• DATASET EXCERPTS

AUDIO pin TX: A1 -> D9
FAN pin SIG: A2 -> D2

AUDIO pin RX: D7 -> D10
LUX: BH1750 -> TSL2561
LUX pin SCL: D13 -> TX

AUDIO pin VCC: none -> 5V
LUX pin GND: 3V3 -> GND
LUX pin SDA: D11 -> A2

---

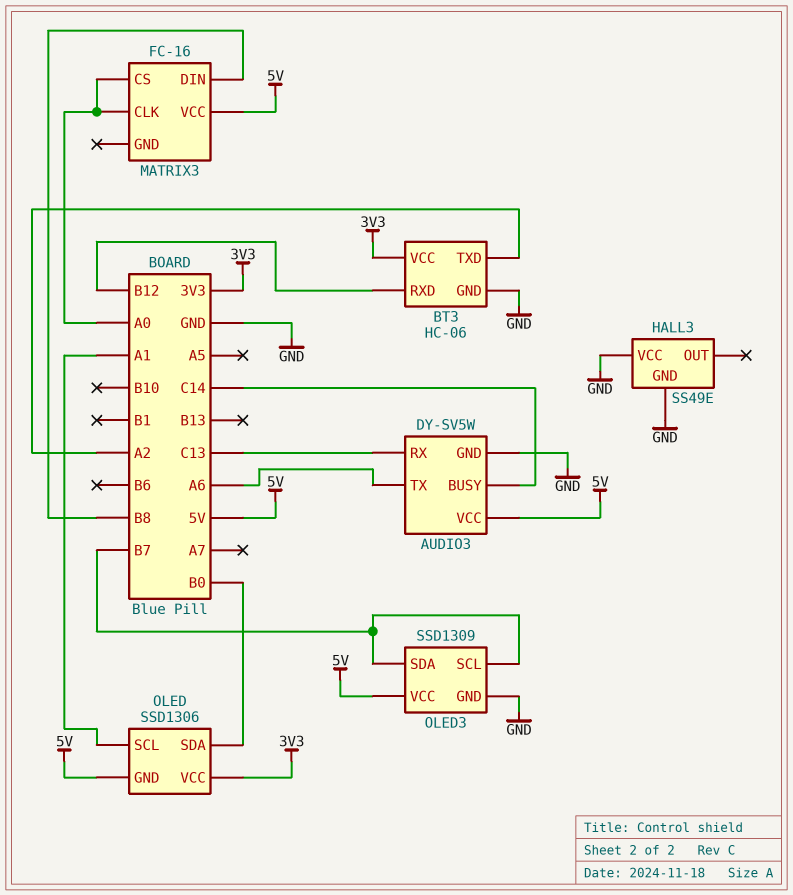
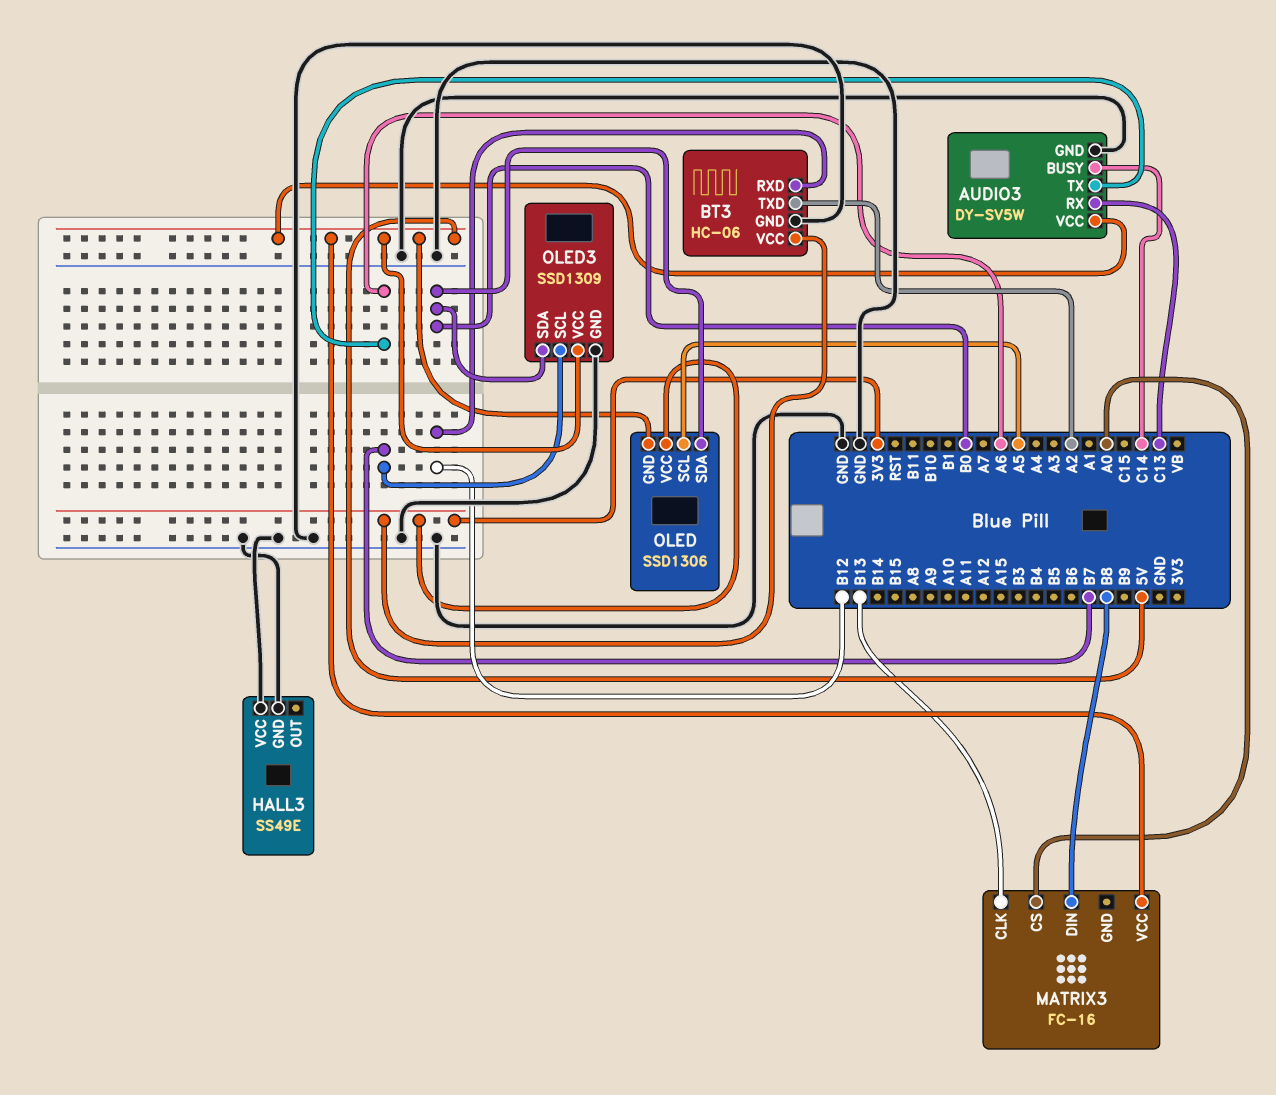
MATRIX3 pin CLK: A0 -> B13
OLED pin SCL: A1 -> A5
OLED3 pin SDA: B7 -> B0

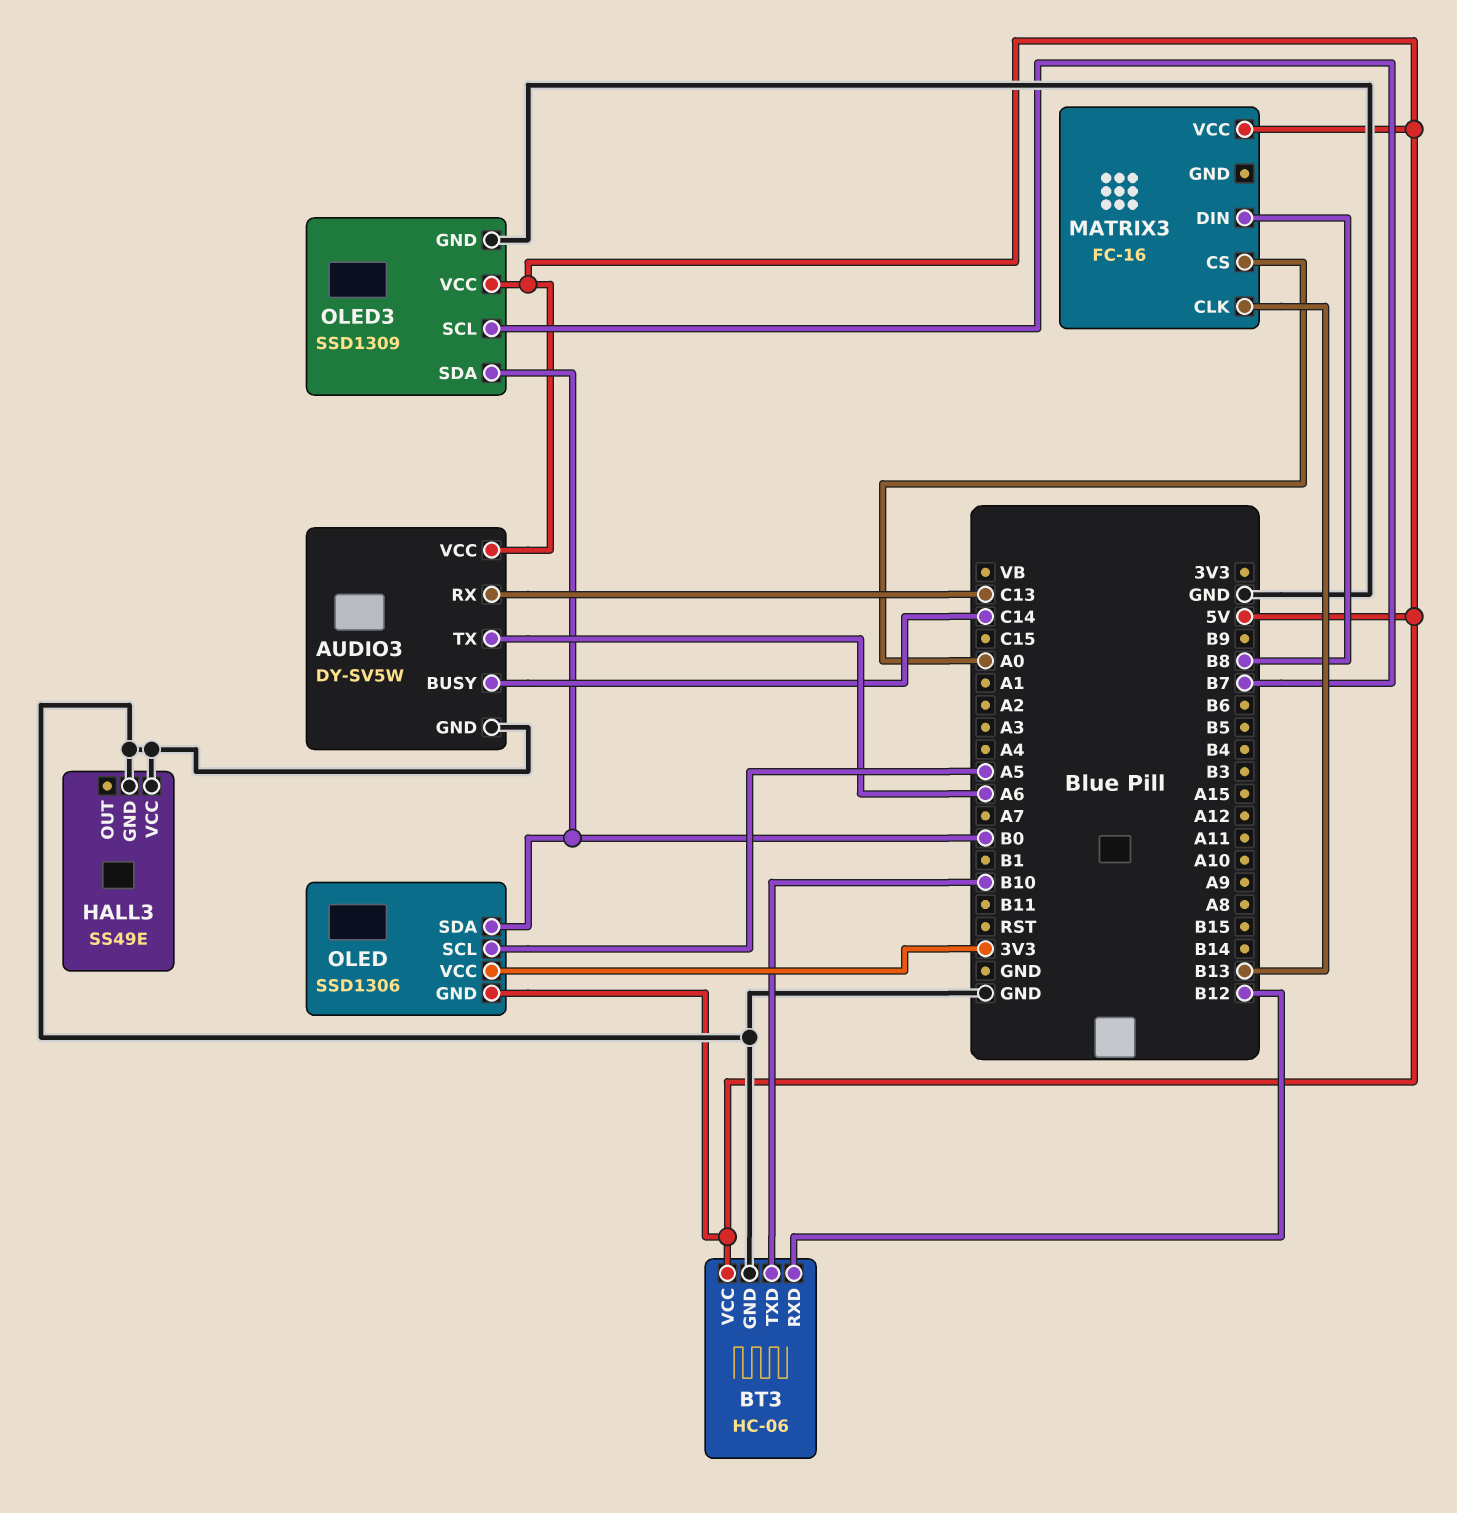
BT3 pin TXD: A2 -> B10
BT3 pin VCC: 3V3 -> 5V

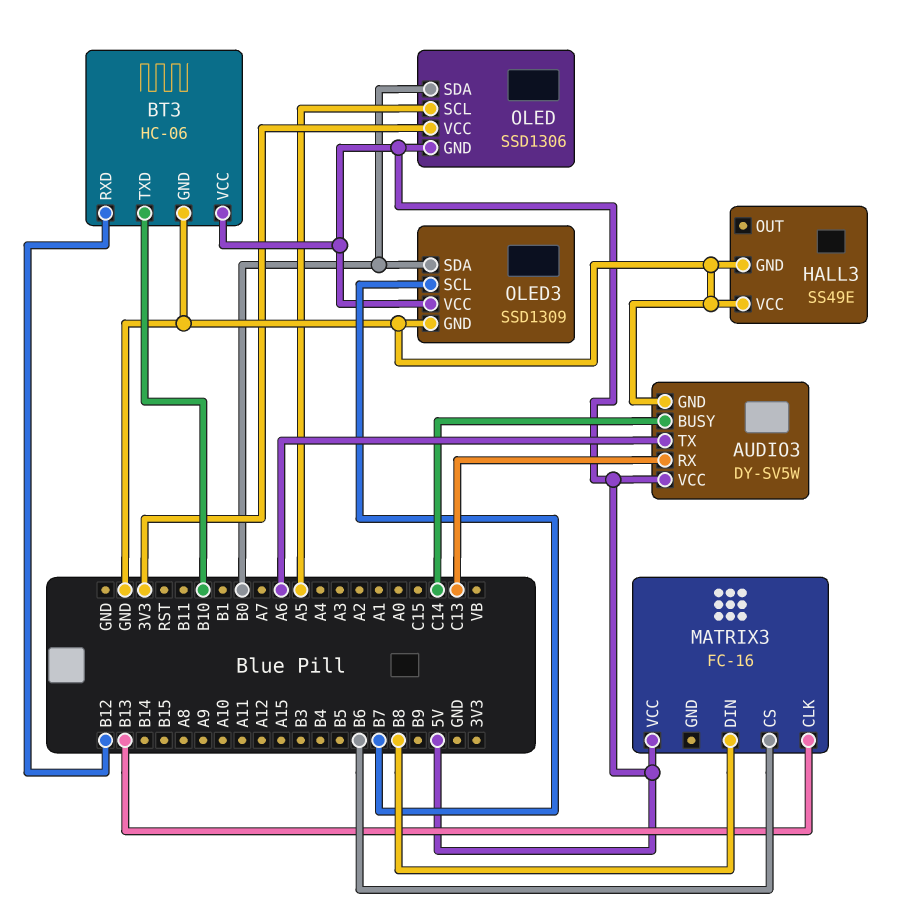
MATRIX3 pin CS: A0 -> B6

• PROMPT
Write only the number of lines in the entries where the string "AUDIO" occurs.

• WRITTEN ANSWER
3